◆ **Task requirements**:
Would you please set down, word for word, the lines from the one with "JP2 pin 2: N014 -> GND" through the final line of the data below, omitting any pictures?

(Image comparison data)
-=-=-

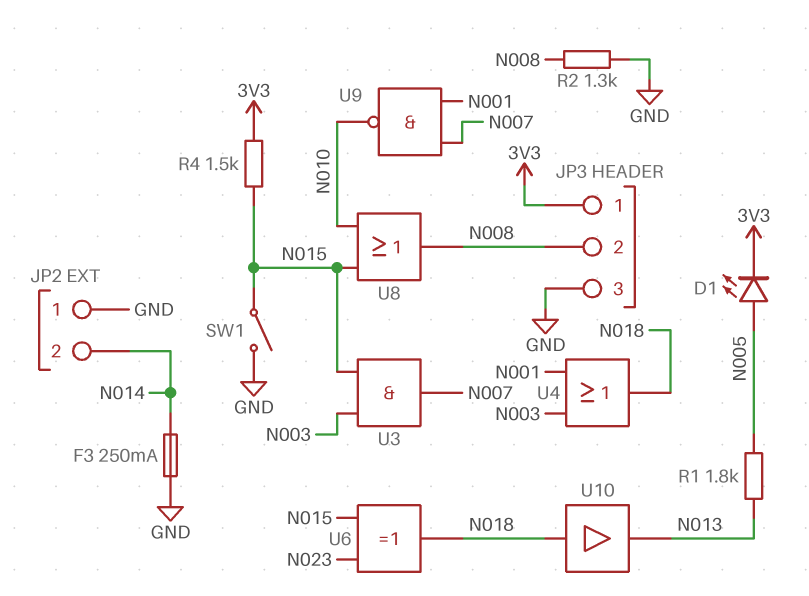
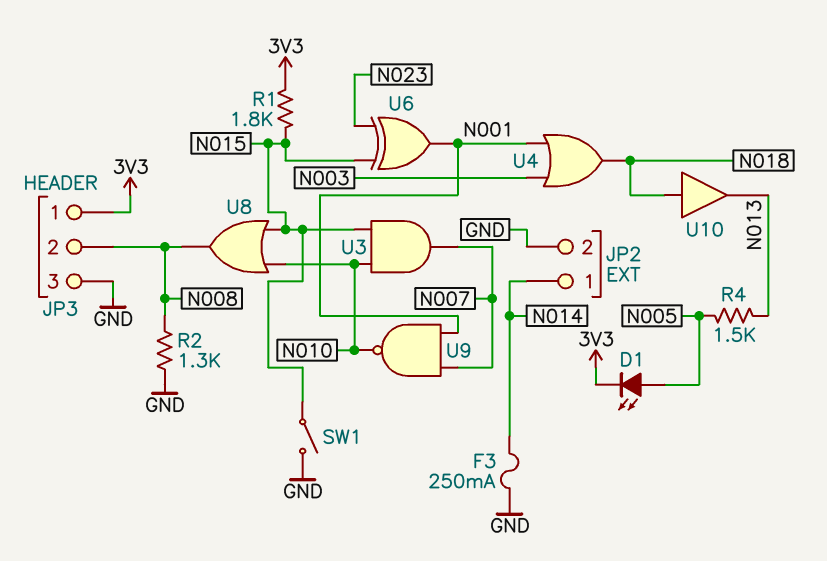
JP2 pin 1: GND -> N014
JP2 pin 2: N014 -> GND
R1: 1.8k (N005, N013) -> 1.8k (3V3, N015)
R4: 1.5k (3V3, N015) -> 1.5k (N005, N013)
U3: AND (in N003, in N015, out N007) -> AND (in N010, in N015, out N007)
U6: XOR (in N015, in N023, out N018) -> XOR (in N015, in N023, out N001)

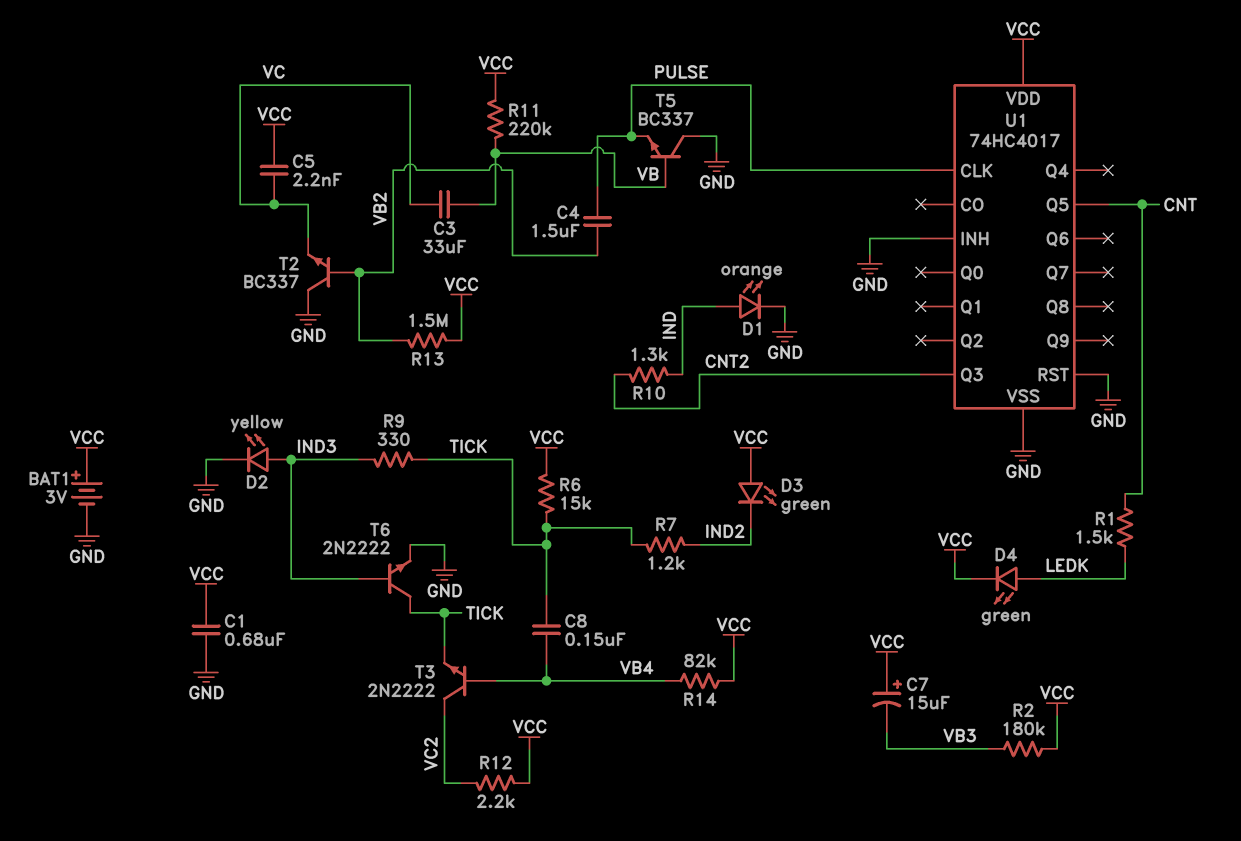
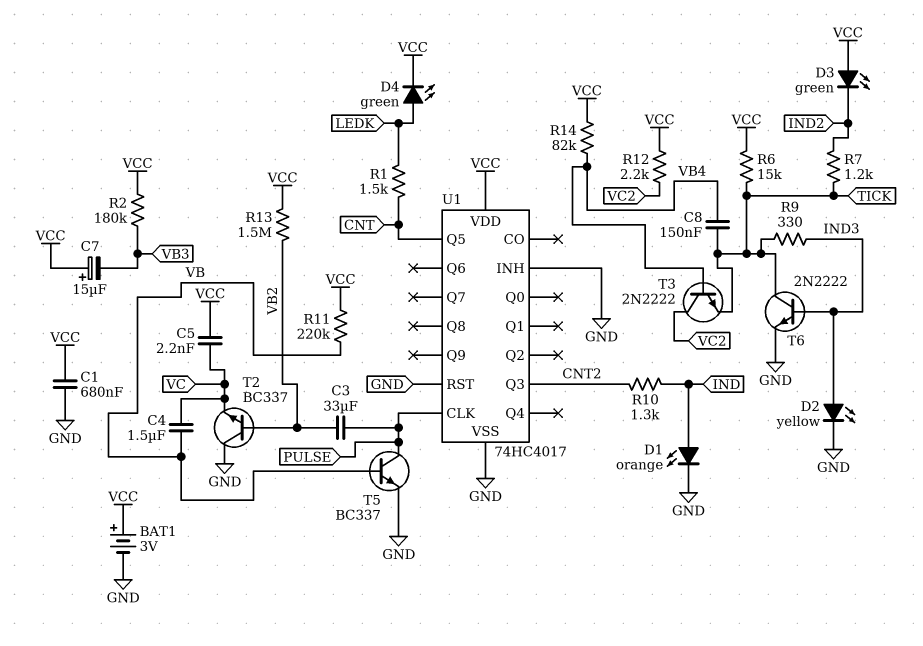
C3: 33uF (VB, VC) -> 33uF (PULSE, VB2)
C4: 1.5uF (PULSE, VB2) -> 1.5uF (VB, VC)
T5: NPN BC337 (B VB, C GND, E PULSE) -> NPN BC337 (B VB, C PULSE, E GND)

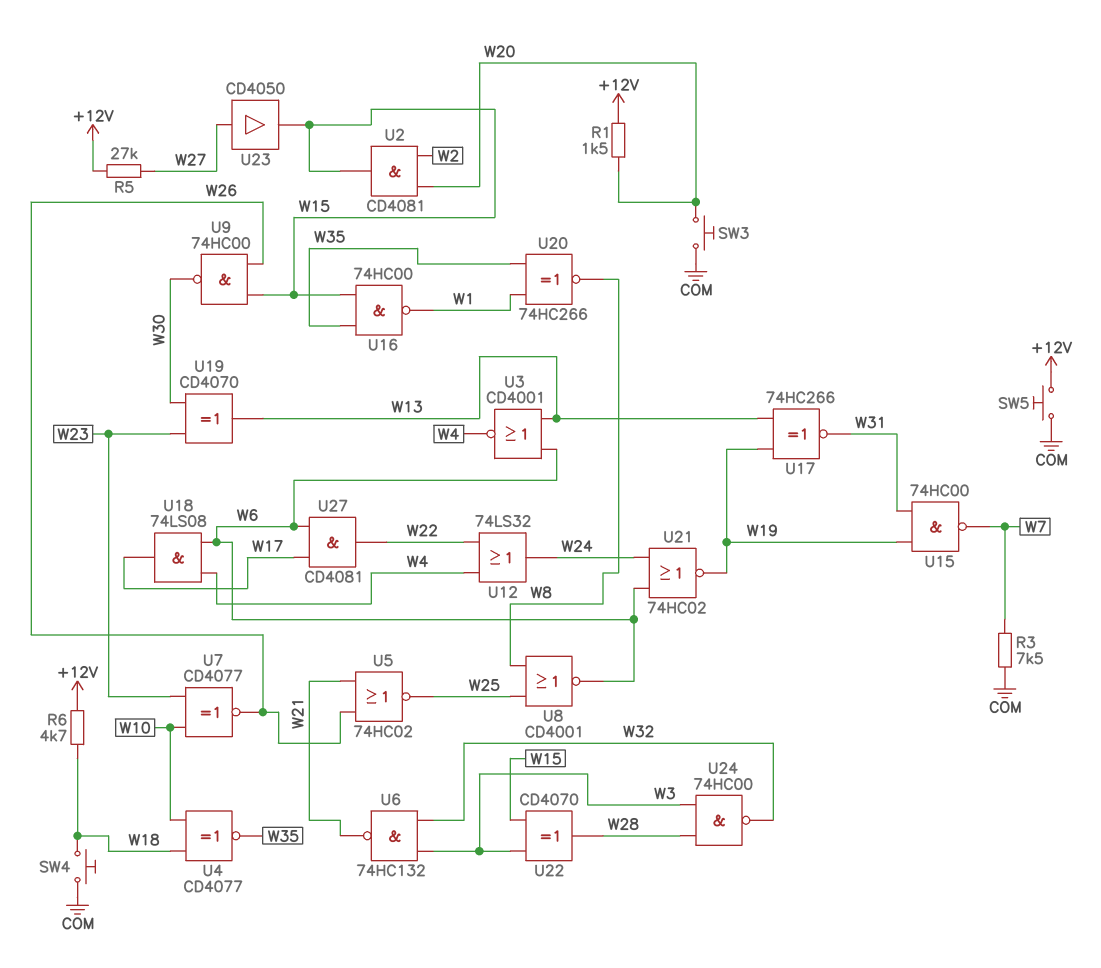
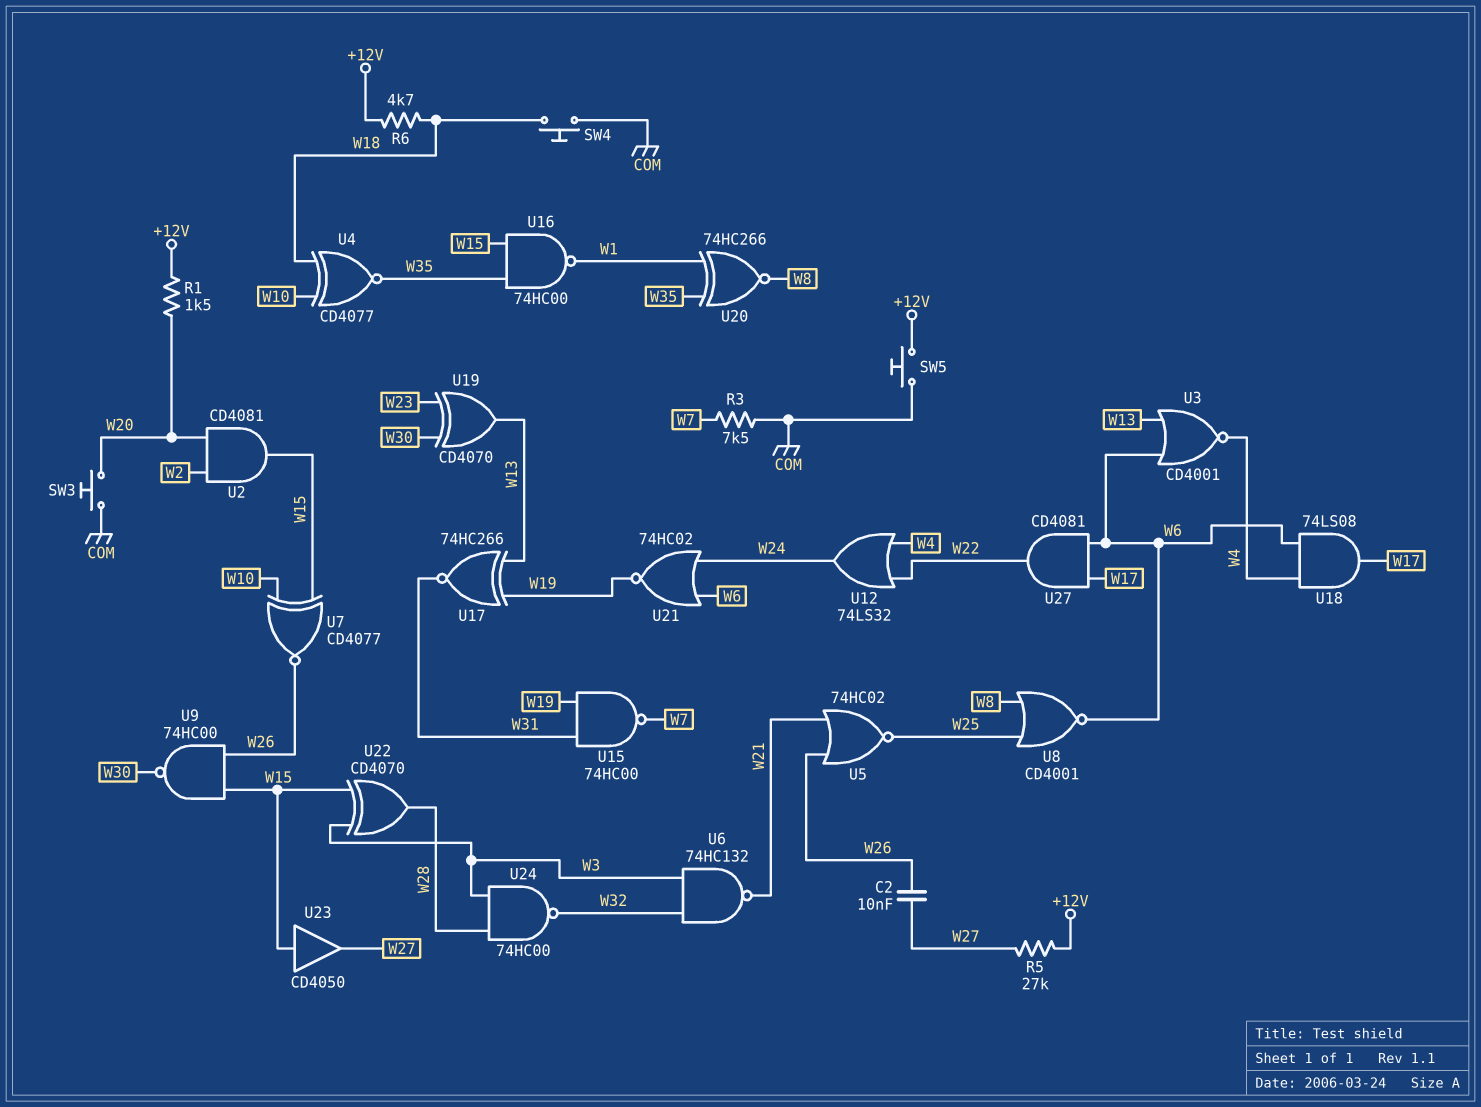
C2: none -> 10nF (W26, W27)
U7: XNOR CD4077 (in W10, in W23, out W26) -> XNOR CD4077 (in W10, in W15, out W26)
U23: buffer CD4050 (in W27, out W15) -> buffer CD4050 (in W15, out W27)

-=-=-

◆ **Answer section**:
JP2 pin 2: N014 -> GND
R1: 1.8k (N005, N013) -> 1.8k (3V3, N015)
R4: 1.5k (3V3, N015) -> 1.5k (N005, N013)
U3: AND (in N003, in N015, out N007) -> AND (in N010, in N015, out N007)
U6: XOR (in N015, in N023, out N018) -> XOR (in N015, in N023, out N001)

C3: 33uF (VB, VC) -> 33uF (PULSE, VB2)
C4: 1.5uF (PULSE, VB2) -> 1.5uF (VB, VC)
T5: NPN BC337 (B VB, C GND, E PULSE) -> NPN BC337 (B VB, C PULSE, E GND)

C2: none -> 10nF (W26, W27)
U7: XNOR CD4077 (in W10, in W23, out W26) -> XNOR CD4077 (in W10, in W15, out W26)
U23: buffer CD4050 (in W27, out W15) -> buffer CD4050 (in W15, out W27)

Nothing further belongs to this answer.